[Task brief]
Find the line holding "camera: 75 degrees right, 5 degrees up" in the entries below. Give it again exactly, along with every line after it up to and including the line holding "(760, 363) = (432, 643): blue cone -> none".

[Supplied entries]
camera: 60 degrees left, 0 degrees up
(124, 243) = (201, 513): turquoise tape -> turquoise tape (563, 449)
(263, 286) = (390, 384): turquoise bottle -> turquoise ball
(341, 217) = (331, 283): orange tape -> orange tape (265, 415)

...

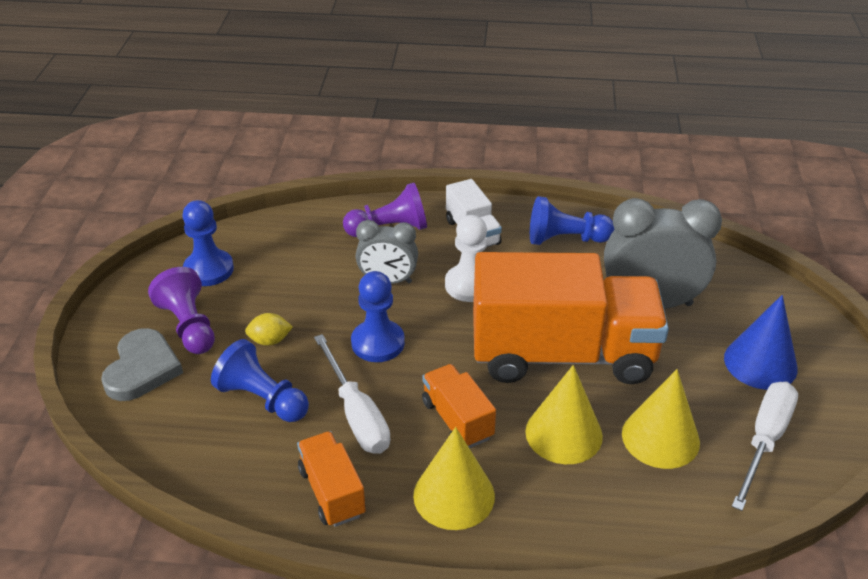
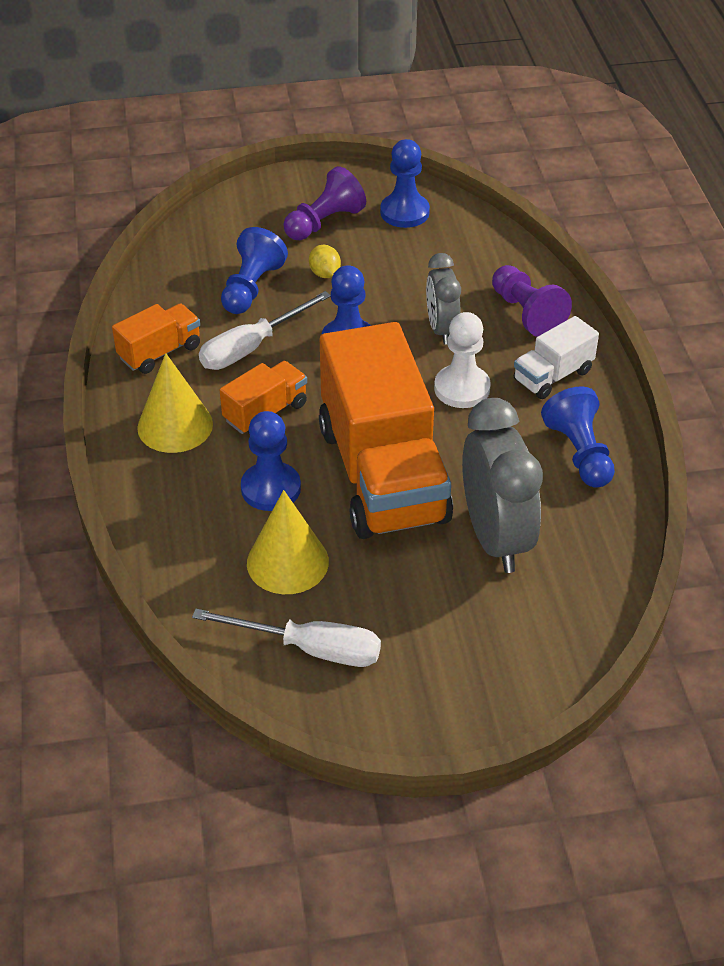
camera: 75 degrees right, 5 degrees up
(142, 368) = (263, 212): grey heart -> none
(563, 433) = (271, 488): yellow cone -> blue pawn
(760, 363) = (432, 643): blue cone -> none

--

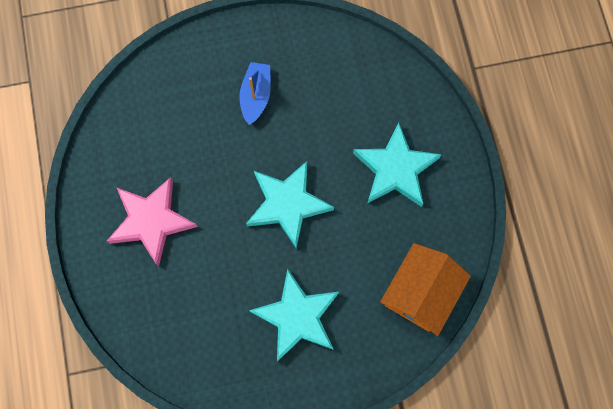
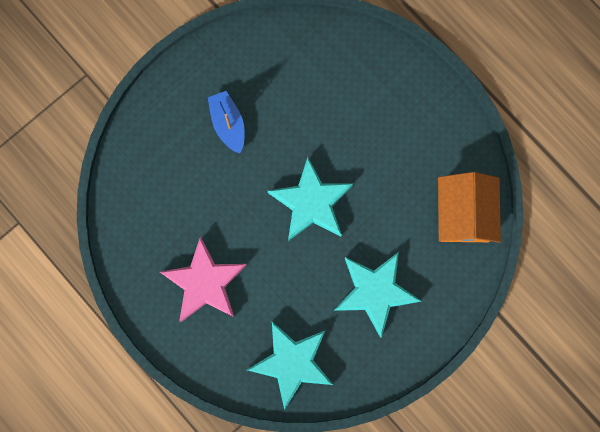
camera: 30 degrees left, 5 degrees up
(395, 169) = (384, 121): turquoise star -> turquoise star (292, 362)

[Task response]
camera: 75 degrees right, 5 degrees up
(142, 368) = (263, 212): grey heart -> none
(563, 433) = (271, 488): yellow cone -> blue pawn
(760, 363) = (432, 643): blue cone -> none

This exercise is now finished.